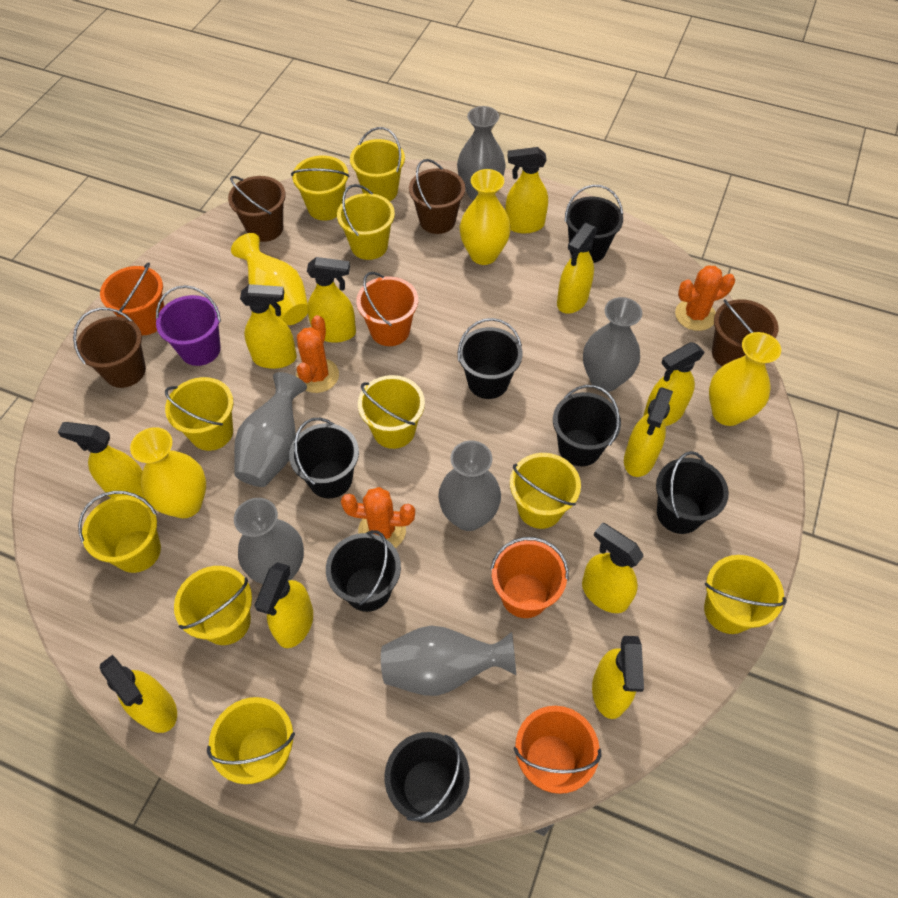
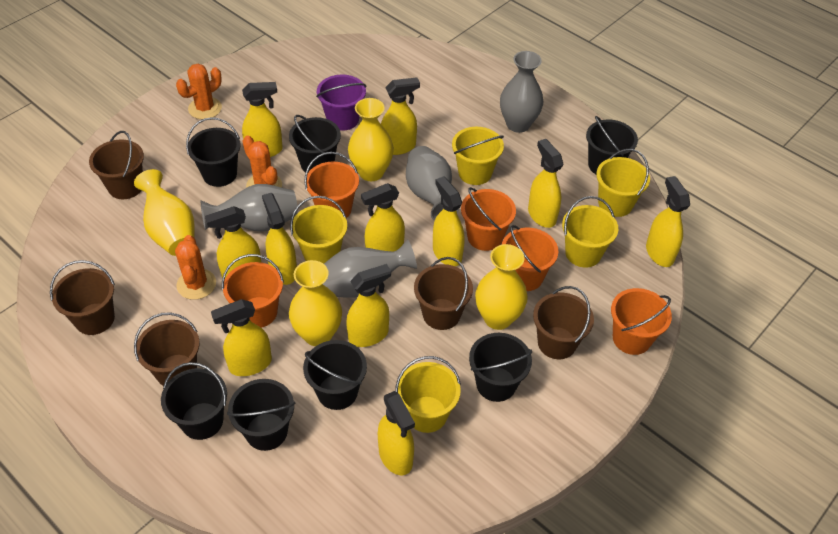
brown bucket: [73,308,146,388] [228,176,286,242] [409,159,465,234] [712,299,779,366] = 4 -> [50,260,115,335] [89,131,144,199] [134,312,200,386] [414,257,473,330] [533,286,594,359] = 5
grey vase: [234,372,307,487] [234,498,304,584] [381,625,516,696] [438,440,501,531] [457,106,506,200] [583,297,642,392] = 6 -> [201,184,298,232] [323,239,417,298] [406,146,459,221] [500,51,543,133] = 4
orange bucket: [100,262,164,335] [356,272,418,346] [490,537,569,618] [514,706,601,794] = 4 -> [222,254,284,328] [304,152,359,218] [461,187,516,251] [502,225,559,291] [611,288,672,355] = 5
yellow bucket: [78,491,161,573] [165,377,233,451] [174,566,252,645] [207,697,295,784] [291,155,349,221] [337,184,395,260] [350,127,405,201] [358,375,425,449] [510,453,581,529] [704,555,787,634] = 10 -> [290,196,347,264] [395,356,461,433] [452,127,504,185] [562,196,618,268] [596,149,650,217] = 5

********

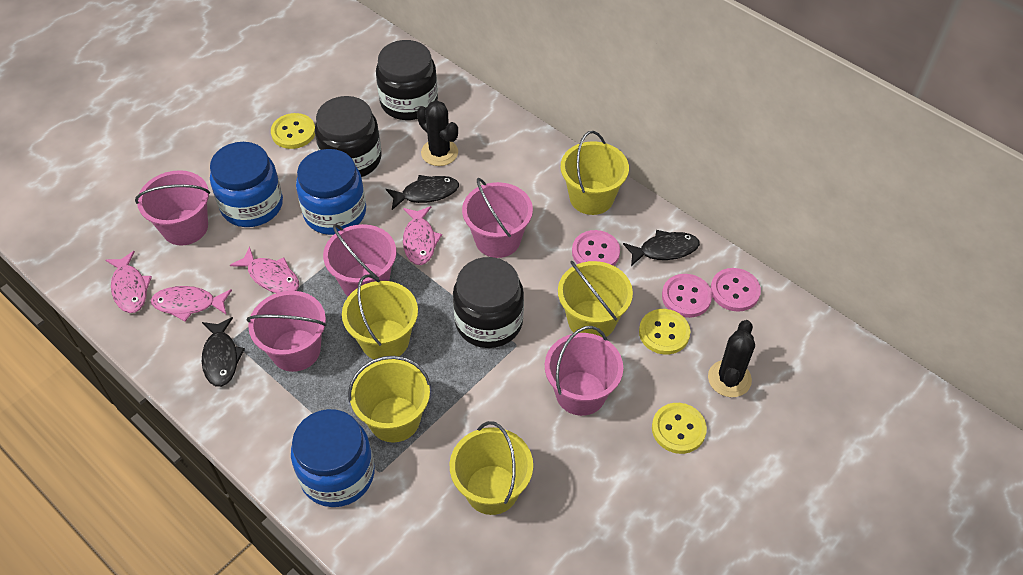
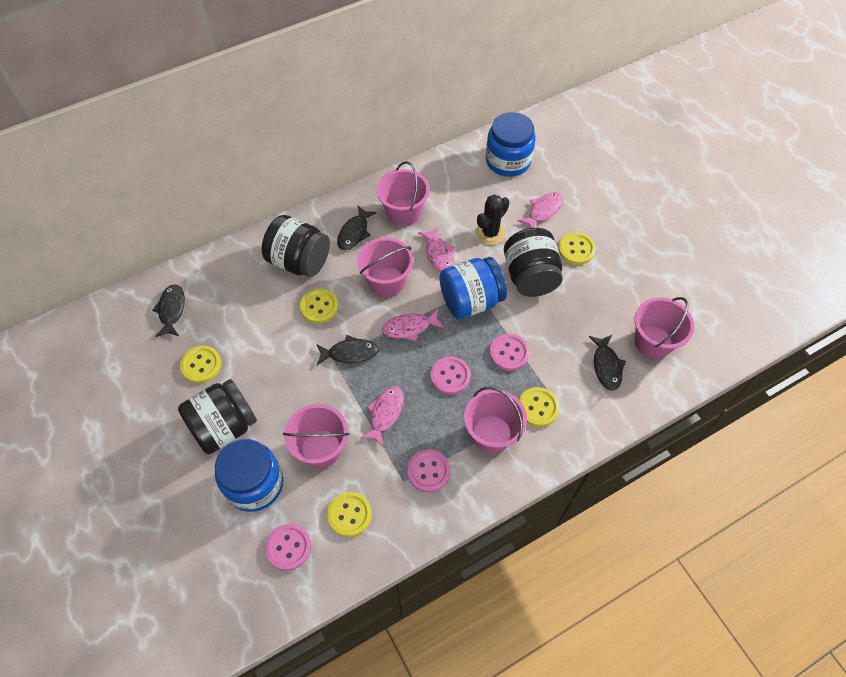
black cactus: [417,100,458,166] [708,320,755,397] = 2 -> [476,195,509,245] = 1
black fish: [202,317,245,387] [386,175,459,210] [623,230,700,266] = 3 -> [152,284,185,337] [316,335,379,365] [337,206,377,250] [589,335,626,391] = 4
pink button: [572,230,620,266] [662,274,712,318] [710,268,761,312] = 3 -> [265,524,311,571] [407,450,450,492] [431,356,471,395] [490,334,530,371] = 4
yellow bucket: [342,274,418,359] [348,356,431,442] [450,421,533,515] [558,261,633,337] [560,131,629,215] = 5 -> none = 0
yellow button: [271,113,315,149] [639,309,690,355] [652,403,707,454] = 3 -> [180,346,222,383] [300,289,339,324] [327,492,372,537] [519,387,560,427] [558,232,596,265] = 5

********

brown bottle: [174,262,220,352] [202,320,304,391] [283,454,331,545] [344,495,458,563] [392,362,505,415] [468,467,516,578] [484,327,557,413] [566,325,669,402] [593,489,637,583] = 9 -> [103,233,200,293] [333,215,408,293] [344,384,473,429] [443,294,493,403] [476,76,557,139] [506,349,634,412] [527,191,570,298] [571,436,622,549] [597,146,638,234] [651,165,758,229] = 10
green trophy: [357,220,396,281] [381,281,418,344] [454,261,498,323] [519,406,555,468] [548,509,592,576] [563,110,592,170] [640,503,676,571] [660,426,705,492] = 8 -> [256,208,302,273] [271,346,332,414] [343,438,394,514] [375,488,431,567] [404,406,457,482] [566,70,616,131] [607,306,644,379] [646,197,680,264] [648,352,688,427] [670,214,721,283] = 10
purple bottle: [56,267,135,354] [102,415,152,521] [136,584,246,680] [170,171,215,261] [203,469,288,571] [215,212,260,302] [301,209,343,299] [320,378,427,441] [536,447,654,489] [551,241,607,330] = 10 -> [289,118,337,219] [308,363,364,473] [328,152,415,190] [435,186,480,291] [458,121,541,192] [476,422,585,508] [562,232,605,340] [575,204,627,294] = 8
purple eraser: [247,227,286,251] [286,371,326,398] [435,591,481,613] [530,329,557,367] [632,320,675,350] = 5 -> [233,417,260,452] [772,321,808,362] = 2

********

[Exercise] What is needed is a copy of every line above in which "yellow" appears.

[Reply to the task]
yellow bucket: [78,491,161,573] [165,377,233,451] [174,566,252,645] [207,697,295,784] [291,155,349,221] [337,184,395,260] [350,127,405,201] [358,375,425,449] [510,453,581,529] [704,555,787,634] = 10 -> [290,196,347,264] [395,356,461,433] [452,127,504,185] [562,196,618,268] [596,149,650,217] = 5
yellow bucket: [342,274,418,359] [348,356,431,442] [450,421,533,515] [558,261,633,337] [560,131,629,215] = 5 -> none = 0
yellow button: [271,113,315,149] [639,309,690,355] [652,403,707,454] = 3 -> [180,346,222,383] [300,289,339,324] [327,492,372,537] [519,387,560,427] [558,232,596,265] = 5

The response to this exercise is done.